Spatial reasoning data
>>
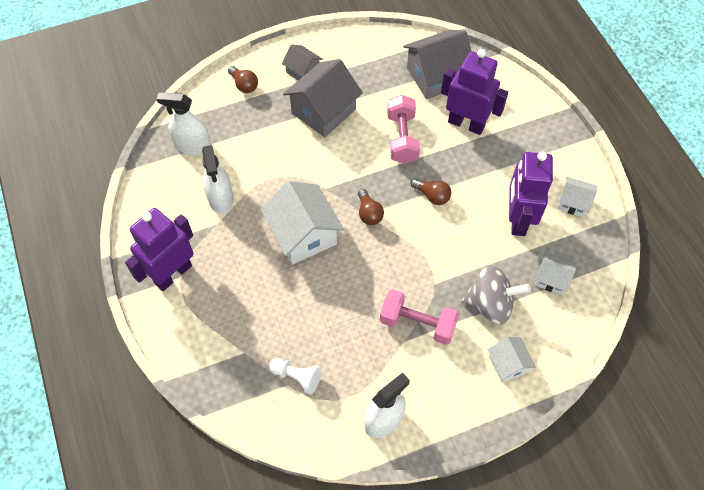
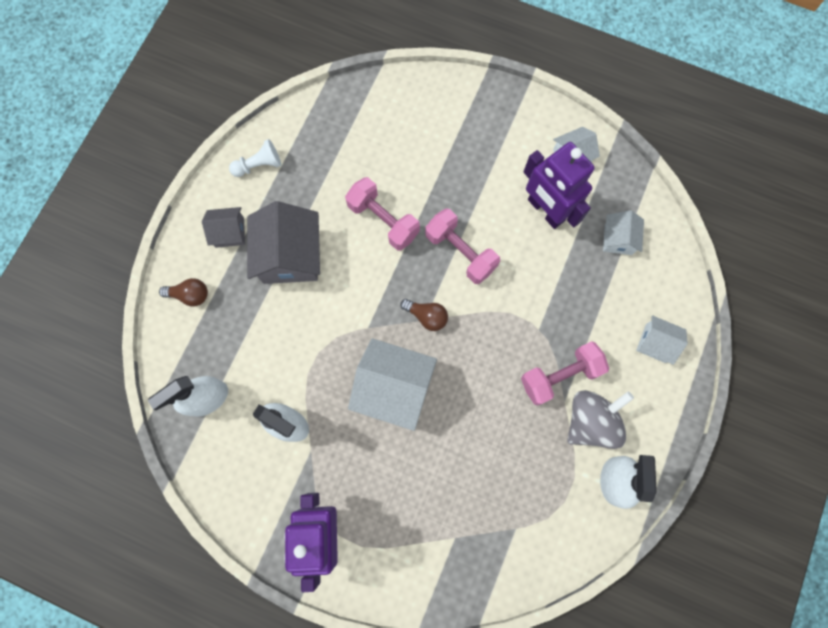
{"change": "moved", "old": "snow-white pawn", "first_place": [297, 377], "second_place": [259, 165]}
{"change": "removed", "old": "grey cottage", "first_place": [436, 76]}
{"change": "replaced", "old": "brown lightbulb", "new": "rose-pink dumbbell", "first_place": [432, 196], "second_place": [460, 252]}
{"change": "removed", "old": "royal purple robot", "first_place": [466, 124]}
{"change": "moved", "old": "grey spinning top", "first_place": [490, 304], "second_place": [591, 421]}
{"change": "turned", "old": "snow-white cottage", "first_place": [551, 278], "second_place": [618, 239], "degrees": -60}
<<
Exercise prompt - Could you filter the entries above for lines holding the string "white" and copy them?

Output for this exercise -
{"change": "moved", "old": "snow-white pawn", "first_place": [297, 377], "second_place": [259, 165]}
{"change": "turned", "old": "snow-white cottage", "first_place": [551, 278], "second_place": [618, 239], "degrees": -60}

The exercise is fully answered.